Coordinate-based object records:
=======

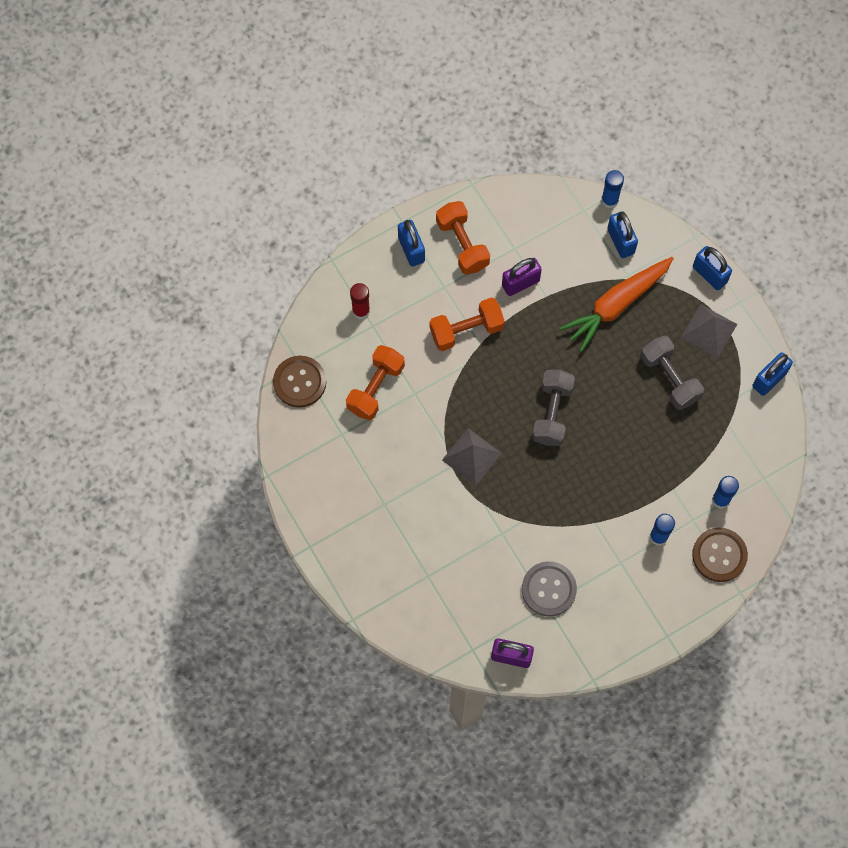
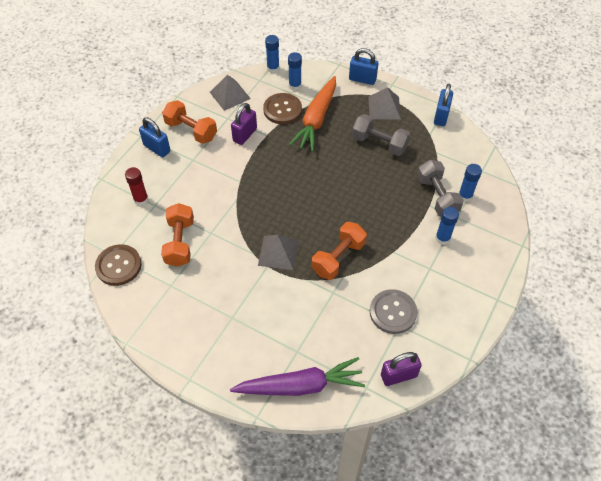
camera: 30 degrees left, 15 degrees down
orange dumbbell [430,297,505,351] -> orange dumbbell moved to [312,222,367,280]
grey dumbbell [532,370,575,446] -> grey dumbbell moved to [417,160,464,216]
blue padlock [607,211,638,258] -> blue glue stick [288,52,302,90]
brown button [692,528,748,582] -> brown button moved to [263,93,302,124]
none -> grey pyramid [210,75,251,111]
none -> purple carrot [230,357,365,396]

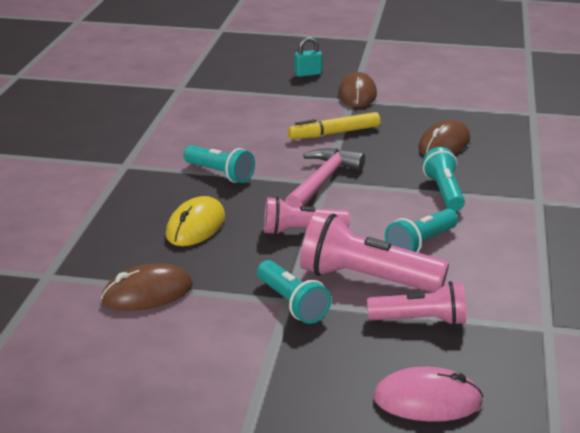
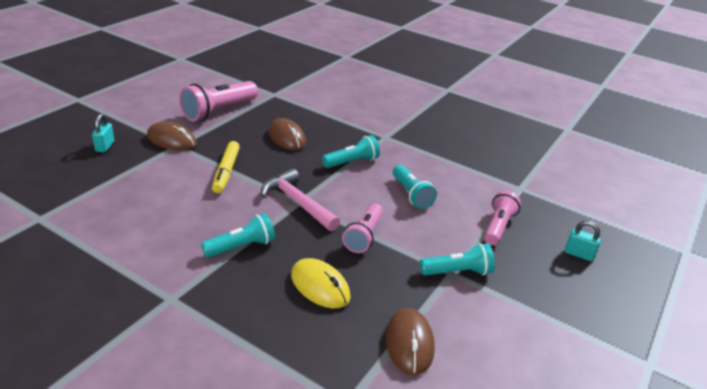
camera: 70 degrees left, 5 degrees up
pink flashlight [300,212,449,293] -> pink flashlight moved to [179,81,258,121]
pink mouse [373,367,483,422] -> turquoise padlock [565,220,601,261]
turquoise flashlight [422,147,465,211] -> turquoise flashlight turned 135 degrees clockwise [322,135,380,168]

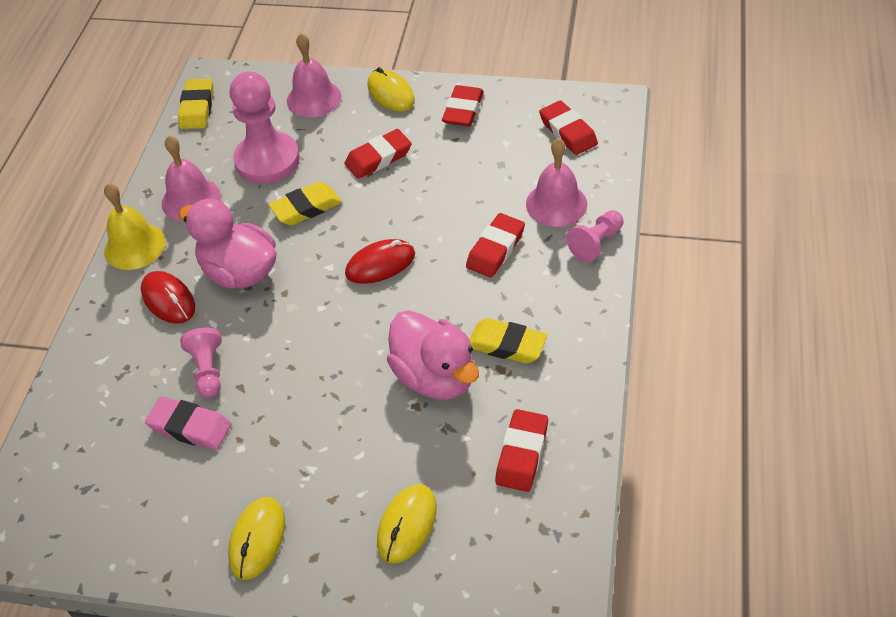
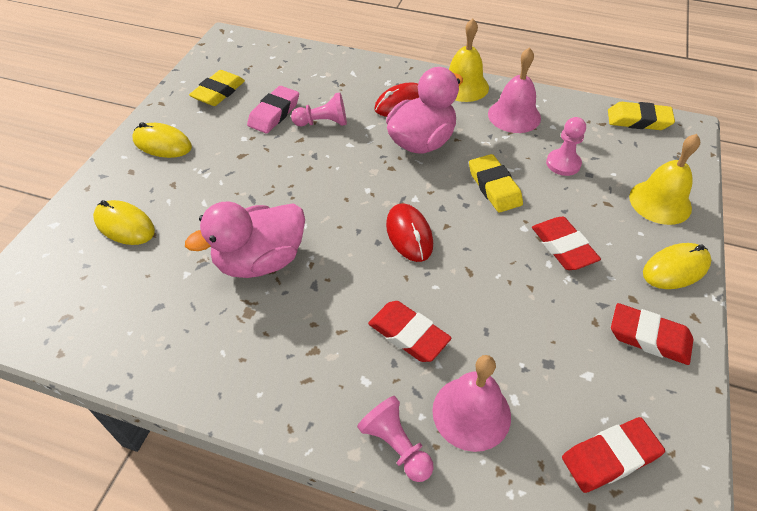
camera: 95 degrees right, 0 degrees up
pink pawn [229,72,300,183] -> pink pawn [546,117,586,176], size x0.53
pink bell [287,33,342,117] -> yellow bell [629,134,700,225]
yellow eraser [469,318,547,364] -> yellow eraser moved to [189,70,245,106]
red eraser [495,409,548,492] -> none

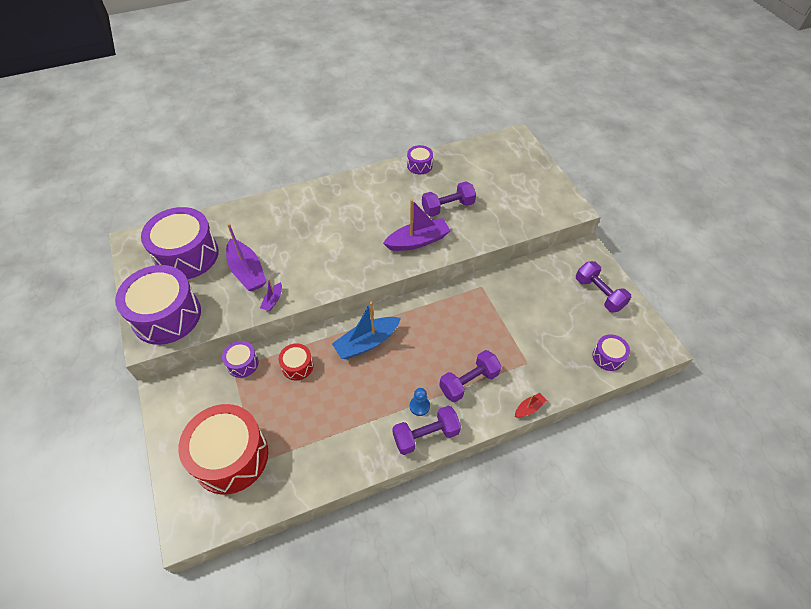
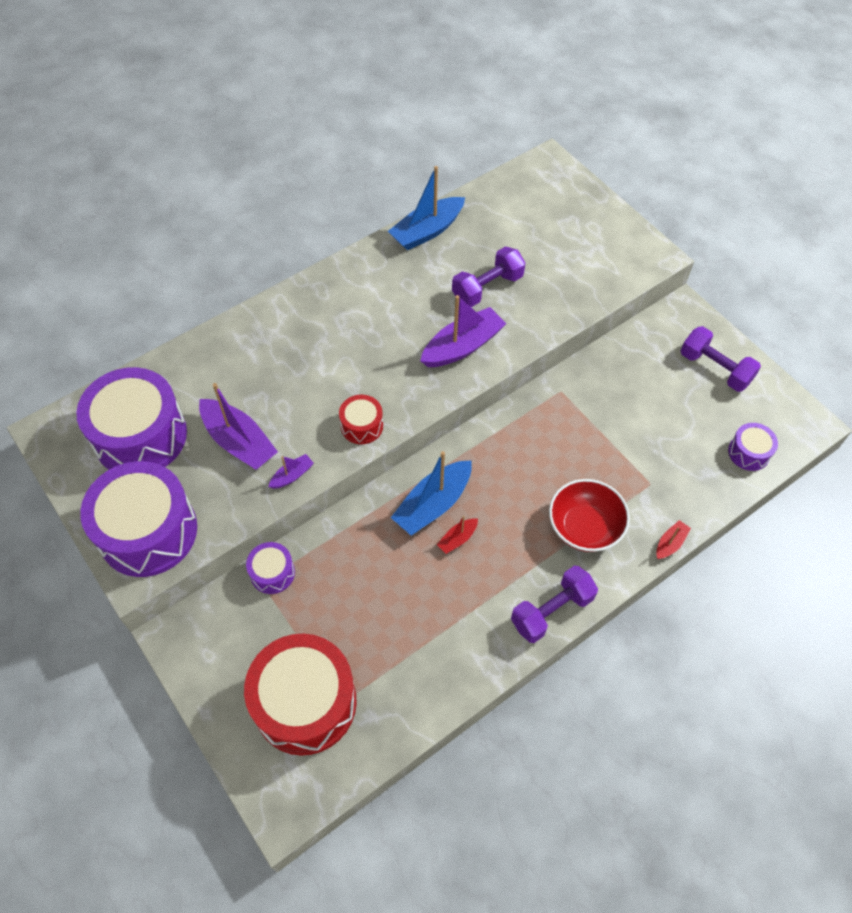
camera: 15 degrees left, 5 degrees up
purple boat [260,279,282,311] -> purple boat turned 135 degrees counterclockwise [268,454,314,489]
red drum [279,343,313,380] -> red drum moved to [339,395,383,444]
purple drum [407,145,433,174] -> blue boat [388,166,465,250]
blue pawn [410,388,430,416] -> none
purple dumbbell [439,350,501,402] -> red bowl [549,479,630,552]
none -> red boat [437,516,478,554]

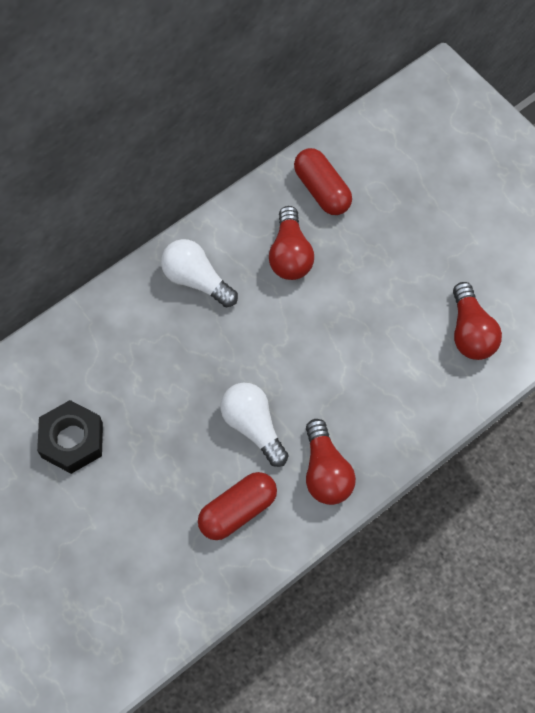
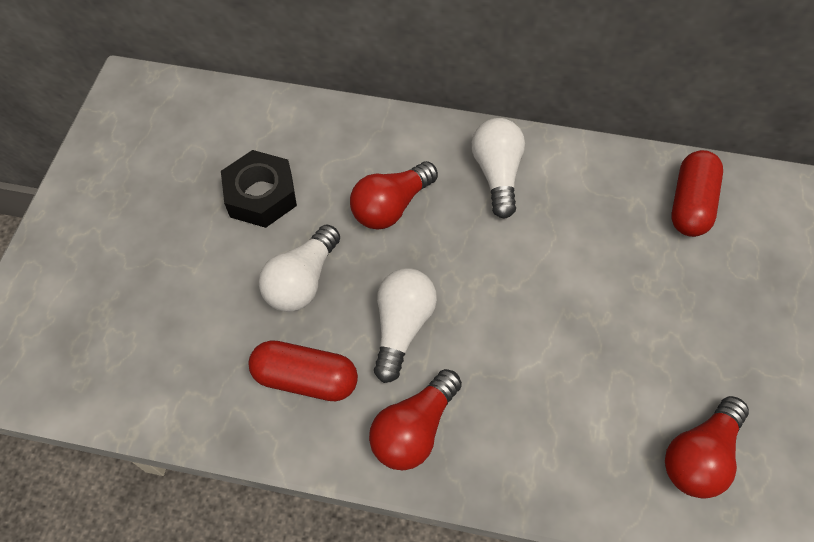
camera: 50 degrees right, 5 degrees down
red light bulb [269,206,314,280] -> red light bulb moved to [350,161,438,229]
none -> white light bulb [259,225,340,312]

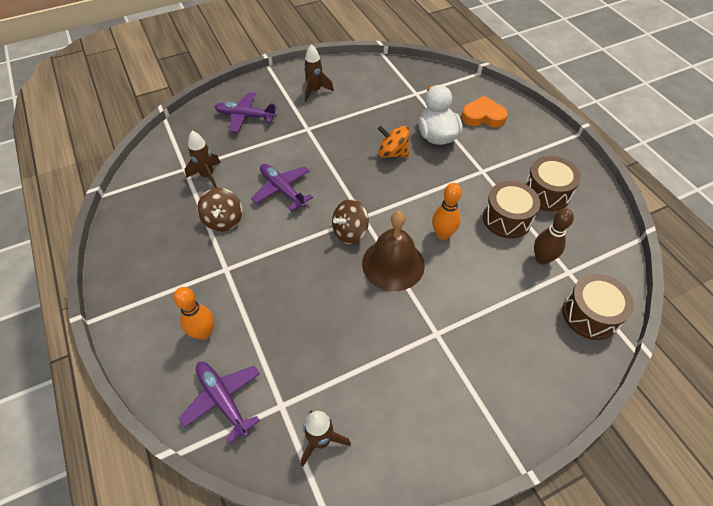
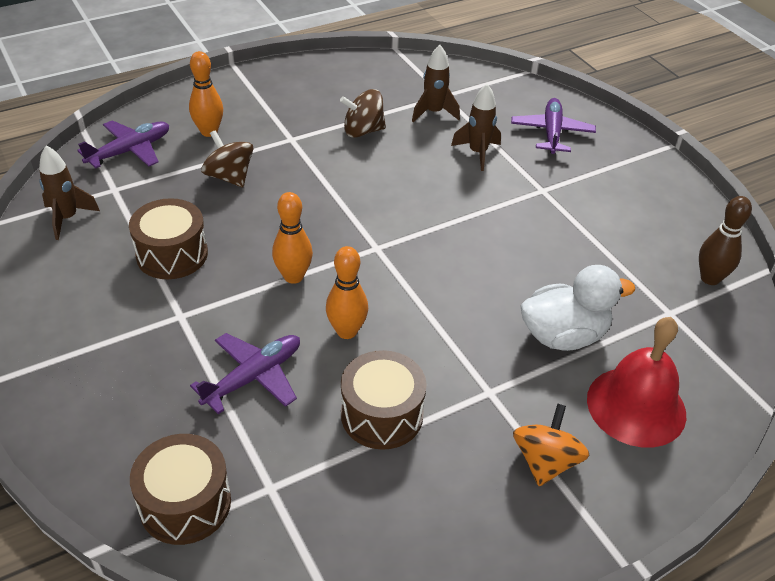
camera: 85 degrees right, 10 degrees down
purple plane [251,164,313,211] -> purple plane moved to [190,333,300,414]
brown rocket [304,44,334,102] -> brown rocket moved to [451,84,501,171]
brown spinning top [332,199,369,244] -> brown spinning top moved to [201,130,253,187]
brown bell [362,211,425,291] -> orange bowling pin [272,192,313,284]
orange spinning top [378,126,409,158] -> orange spinning top moved to [513,403,590,486]
orange heart [461,96,508,127] -> red bell [587,317,686,448]
brown drum [525,156,581,211] -> brown drum moved to [129,198,208,279]
brown bowling pin [534,208,574,265] -> brown bowling pin moved to [699,196,752,285]

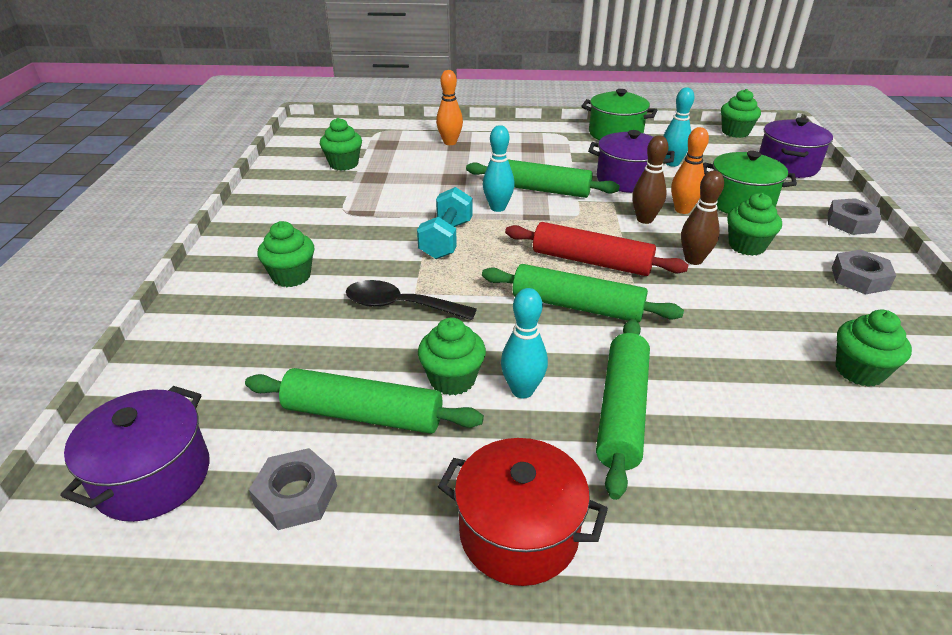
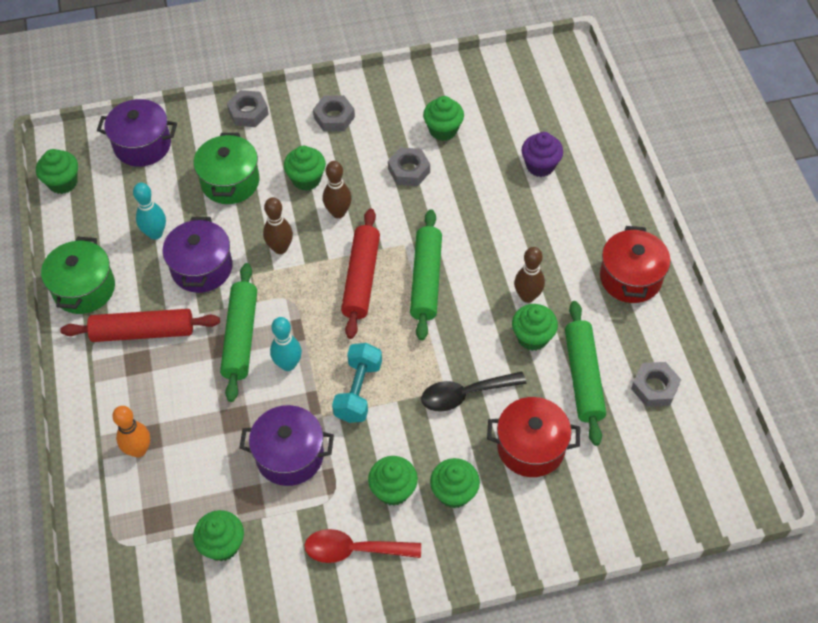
camera: 105 degrees left, 20 degrees up
purple pot [61,386,210,522] -> purple pot moved to [239,405,334,486]
black spoon [346,280,477,320] -> black spoon turned 75 degrees clockwise [421,371,526,412]
turquoise dumbbell [417,187,473,259] -> turquoise dumbbell turned 75 degrees counterclockwise [332,343,382,423]
turquoise bowling pin [501,288,548,398] -> brown bowling pin [514,247,545,303]
green rolling pin [596,319,650,500] -> none
orange bowling pin [671,127,709,214] -> none
none -> red rolling pin [60,309,220,342]
none -> red spoon [304,529,421,563]
none -> green cupcake [368,456,418,506]
none -> grey nut [388,147,430,186]
none -> red pot [487,397,580,477]
none -> purple cupcake [521,132,563,177]

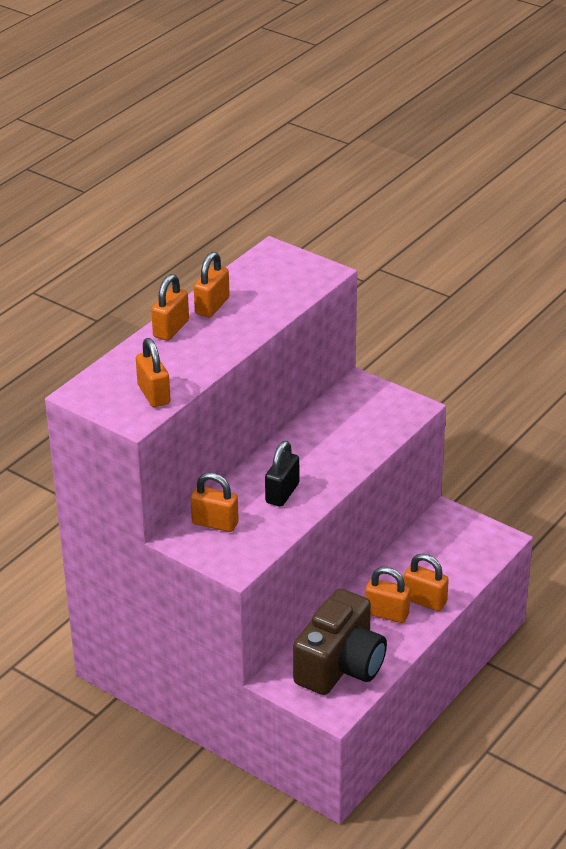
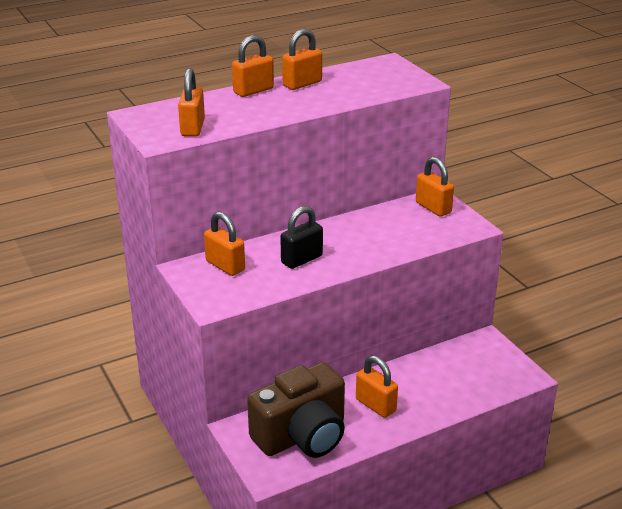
camera: 25 degrees right, 5 degrees down
orange padlock [404,554,449,611] -> orange padlock moved to [416,157,454,217]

=======

■ **ASSIGNMENT**: Look above for the line with "none -> white light bulb [259,225,340,312]", then give again exactly every line from there through the line with "brown bell [362,211,425,291]", skipping the pictures.

■ **EXERCISE ANSWER**:
none -> white light bulb [259,225,340,312]

camera: 85 degrees right, 10 degrees down
purple plane [251,164,313,211] -> purple plane moved to [190,333,300,414]
brown rocket [304,44,334,102] -> brown rocket moved to [451,84,501,171]
brown spinning top [332,199,369,244] -> brown spinning top moved to [201,130,253,187]
brown bell [362,211,425,291] -> orange bowling pin [272,192,313,284]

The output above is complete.